_Try it_
Here the job is to transcribe the data exactly while omitting the images.

_Dataset extract_
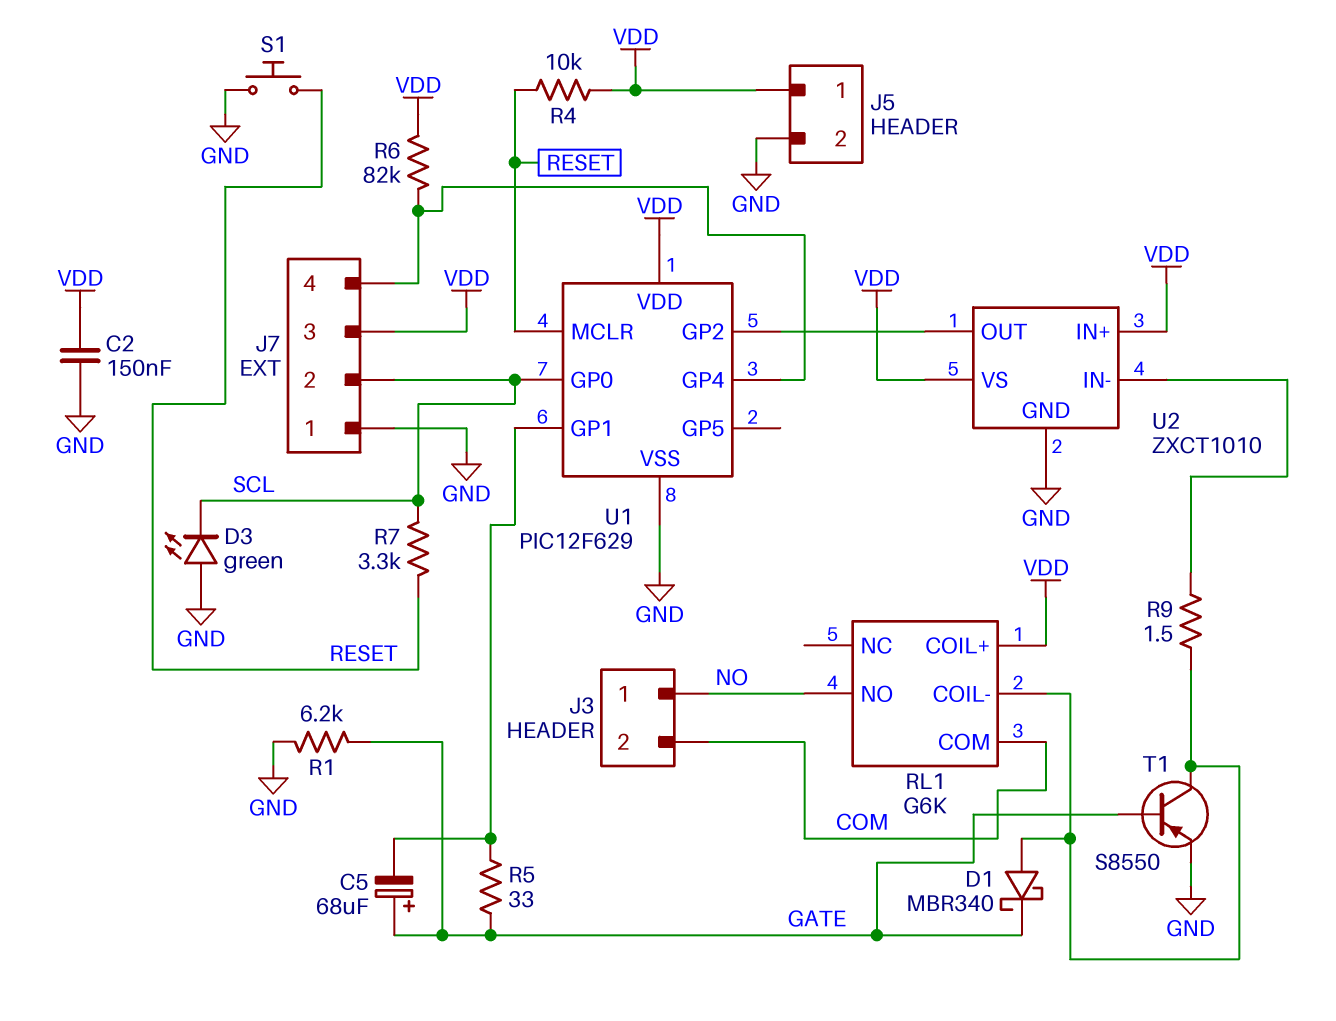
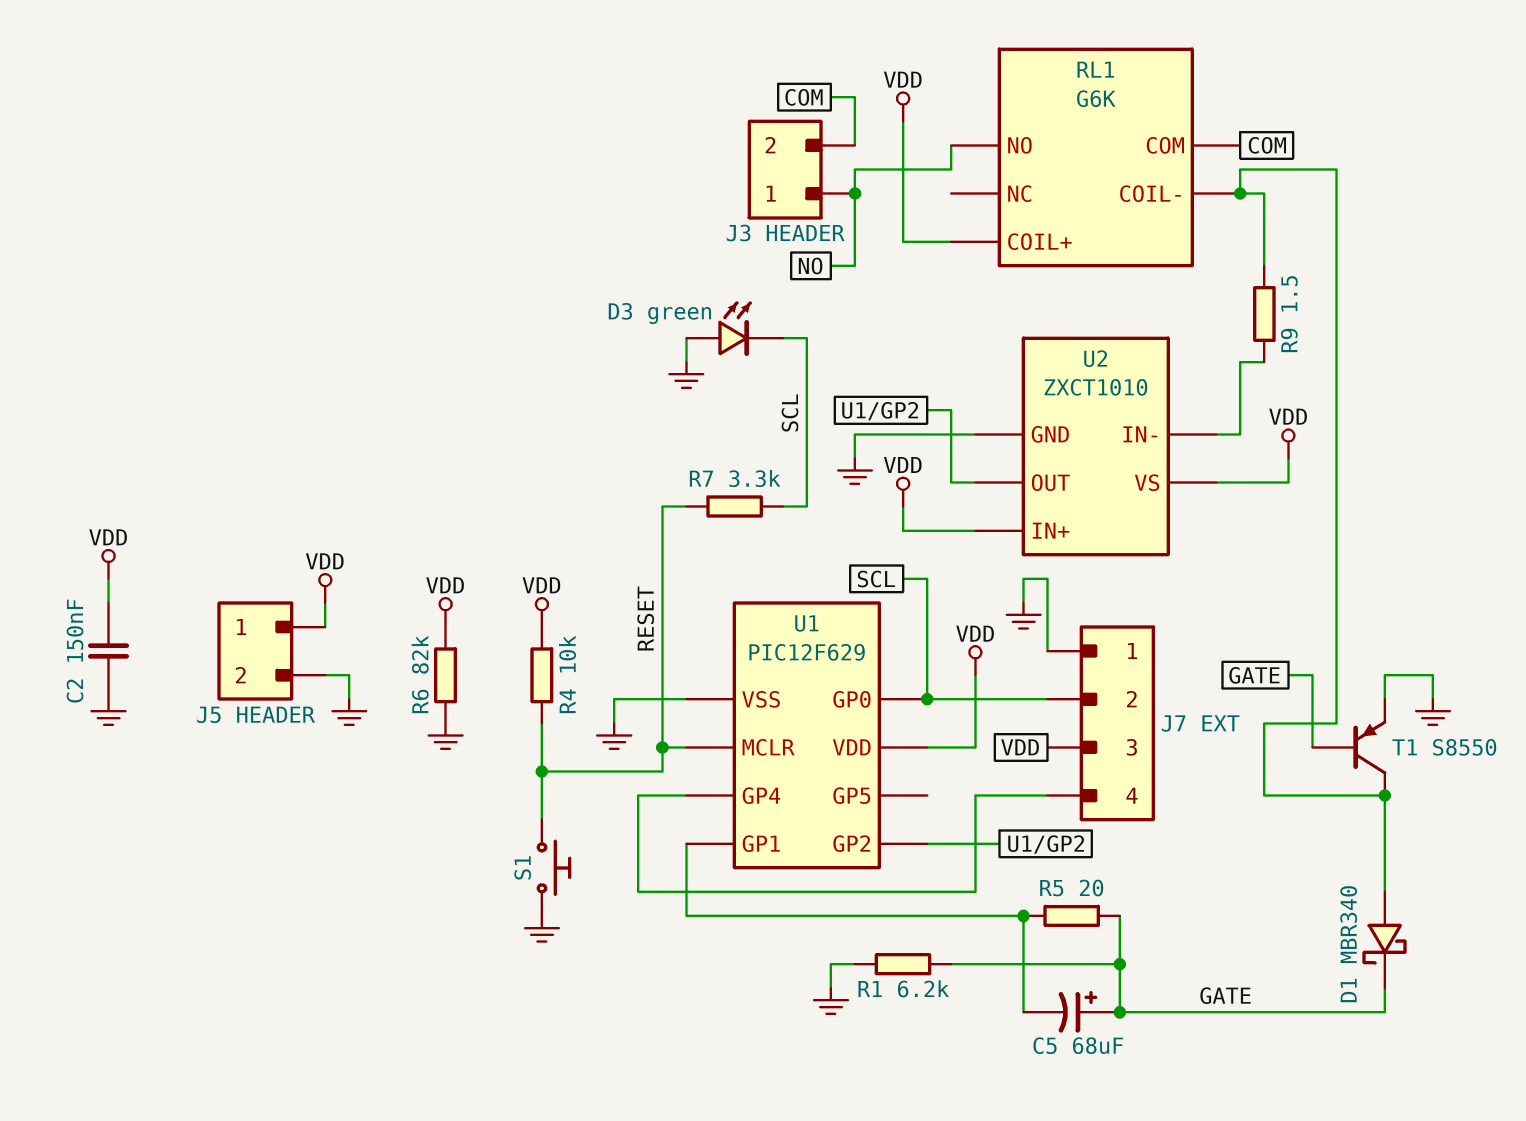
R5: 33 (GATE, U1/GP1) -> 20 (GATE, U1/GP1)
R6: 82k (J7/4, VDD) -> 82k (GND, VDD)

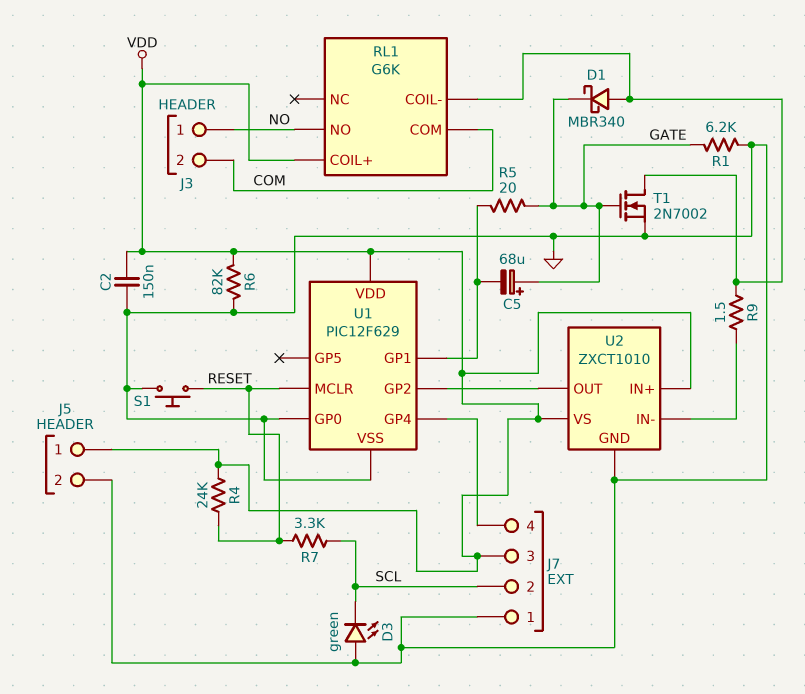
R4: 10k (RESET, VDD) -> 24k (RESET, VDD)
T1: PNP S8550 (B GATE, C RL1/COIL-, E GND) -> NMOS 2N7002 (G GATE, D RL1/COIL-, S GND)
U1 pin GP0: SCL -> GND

_Task answer_
R5: 33 (GATE, U1/GP1) -> 20 (GATE, U1/GP1)
R6: 82k (J7/4, VDD) -> 82k (GND, VDD)

R4: 10k (RESET, VDD) -> 24k (RESET, VDD)
T1: PNP S8550 (B GATE, C RL1/COIL-, E GND) -> NMOS 2N7002 (G GATE, D RL1/COIL-, S GND)
U1 pin GP0: SCL -> GND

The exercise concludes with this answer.